Return the records that follow unaltered. Omit every picture.
──────── Data ────────
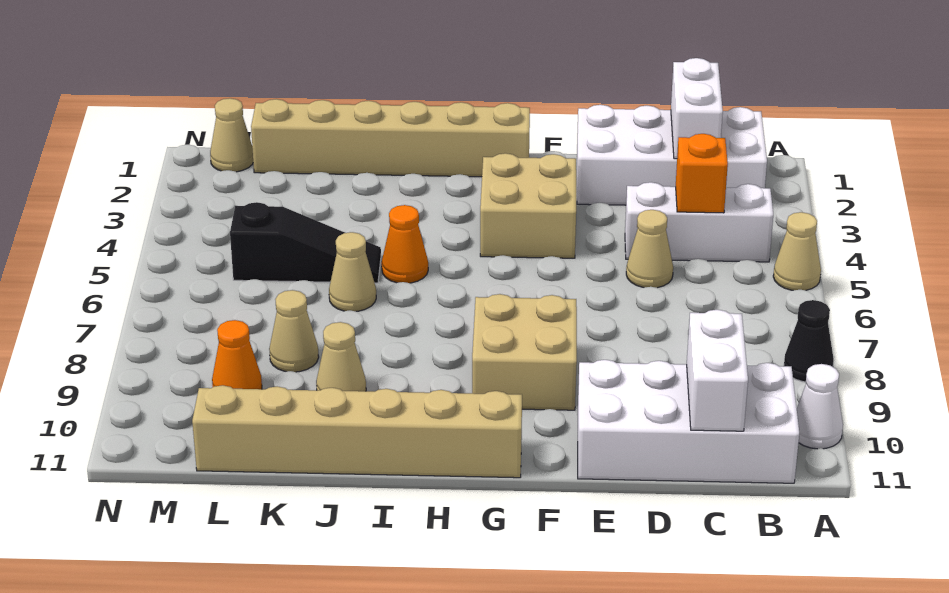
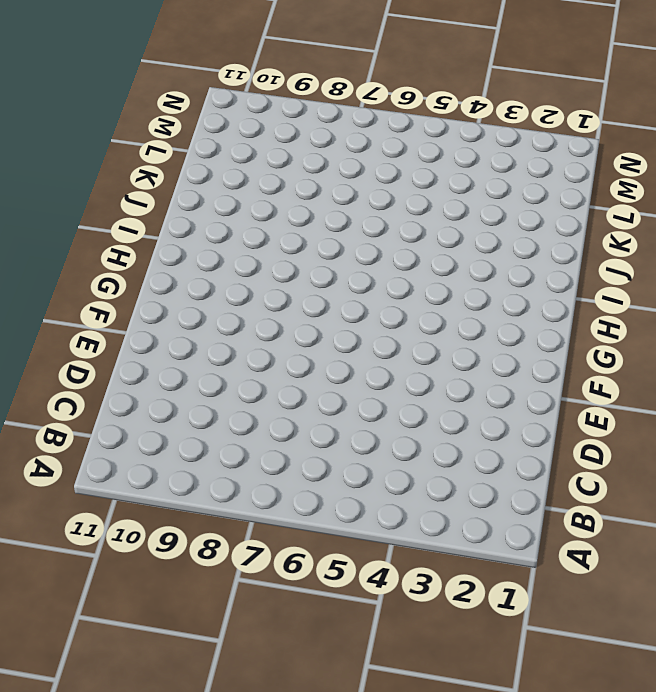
none -> tan cone A5 level 1
none -> black cone A8 level 1
none -> white cone A10 level 1

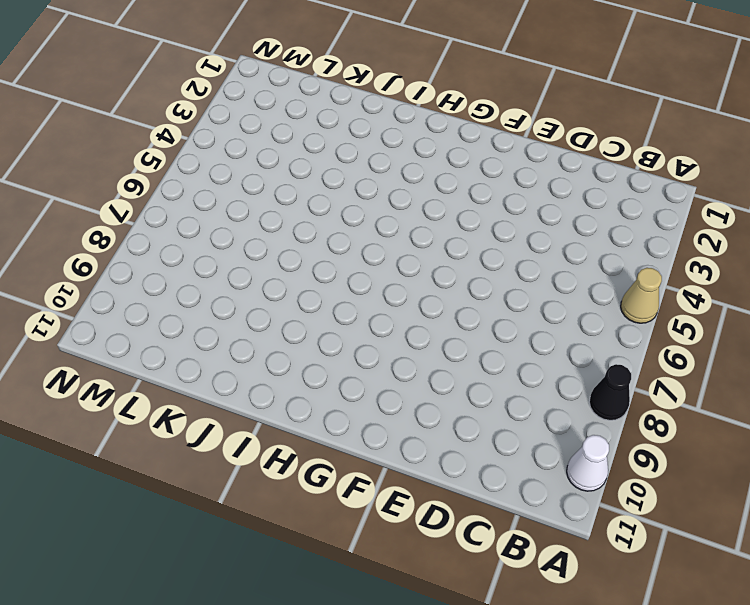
none -> white brick B1:E2 level 1
none -> white brick B4:D4 level 1
none -> white brick B10:E11 level 1

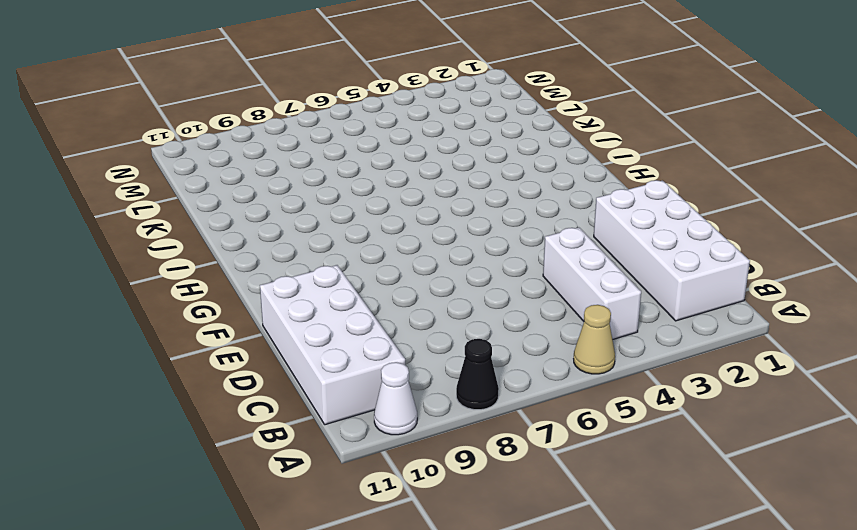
none -> tan cone D5 level 1
none -> tan brick F3:G4 level 1
none -> tan brick F8:G9 level 1

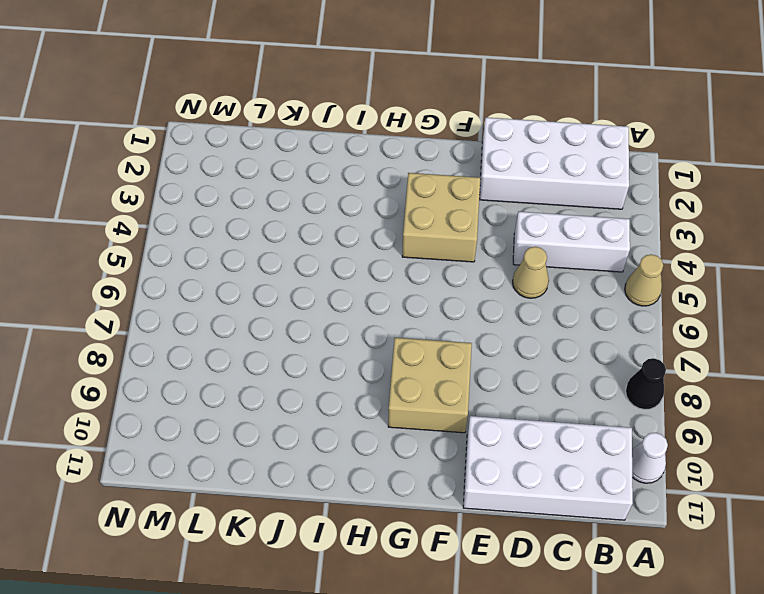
none -> tan brick G1:L1 level 1
none -> tan brick G11:L11 level 1
none -> orange cone I5 level 1

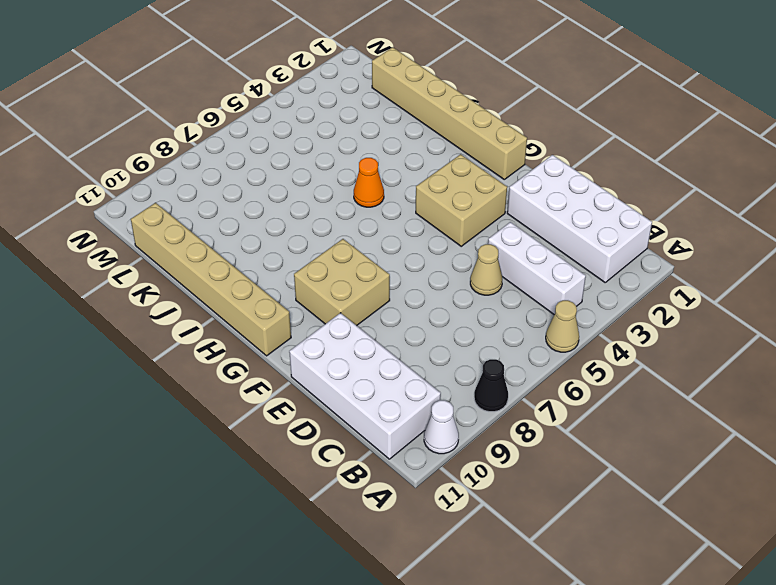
none -> black slope J5:L5 level 1 top L
none -> tan cone J6 level 1
none -> tan cone J9 level 1

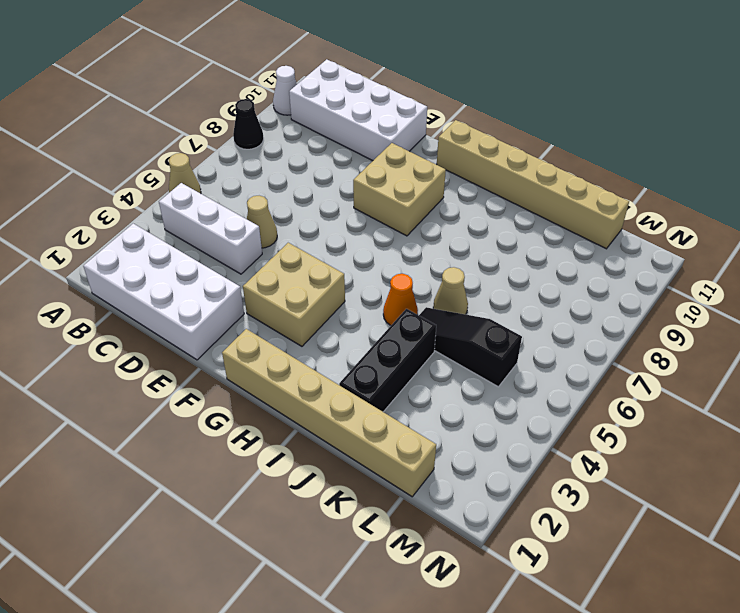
black brick J2:J4 level 1 -> none
none -> tan cone J9 level 1
none -> tan cone K8 level 1
none -> orange cone L9 level 1

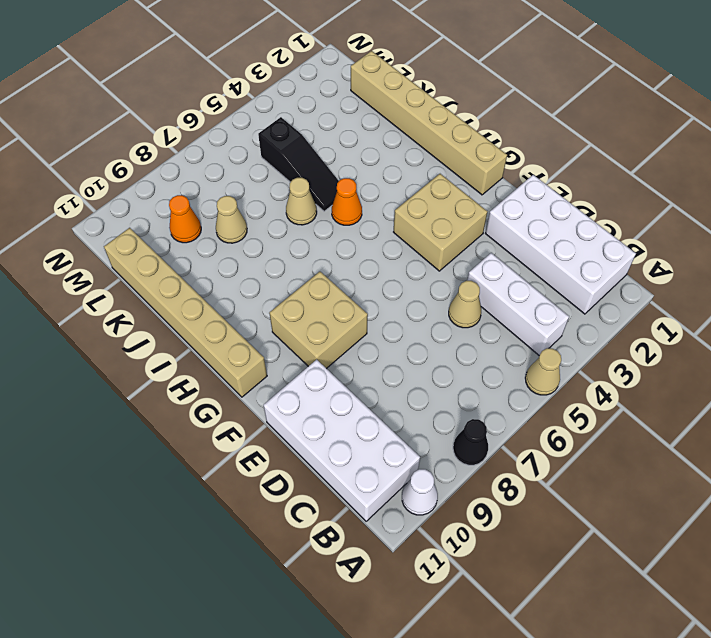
none -> tan cone J9 level 1
none -> tan cone M1 level 1
none -> white brick C1:C2 level 2

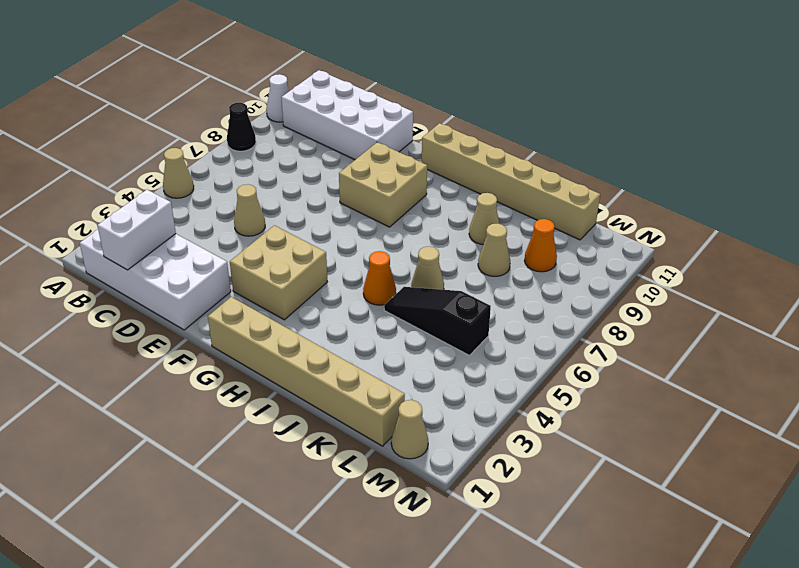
none -> white brick B4:D4 level 1
none -> orange brick C4 level 2
none -> white brick C10:C11 level 2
────────
_Solution_
none -> tan cone A5 level 1
none -> black cone A8 level 1
none -> white cone A10 level 1

none -> white brick B1:E2 level 1
none -> white brick B4:D4 level 1
none -> white brick B10:E11 level 1

none -> tan cone D5 level 1
none -> tan brick F3:G4 level 1
none -> tan brick F8:G9 level 1

none -> tan brick G1:L1 level 1
none -> tan brick G11:L11 level 1
none -> orange cone I5 level 1

none -> black slope J5:L5 level 1 top L
none -> tan cone J6 level 1
none -> tan cone J9 level 1

black brick J2:J4 level 1 -> none
none -> tan cone J9 level 1
none -> tan cone K8 level 1
none -> orange cone L9 level 1

none -> tan cone J9 level 1
none -> tan cone M1 level 1
none -> white brick C1:C2 level 2

none -> white brick B4:D4 level 1
none -> orange brick C4 level 2
none -> white brick C10:C11 level 2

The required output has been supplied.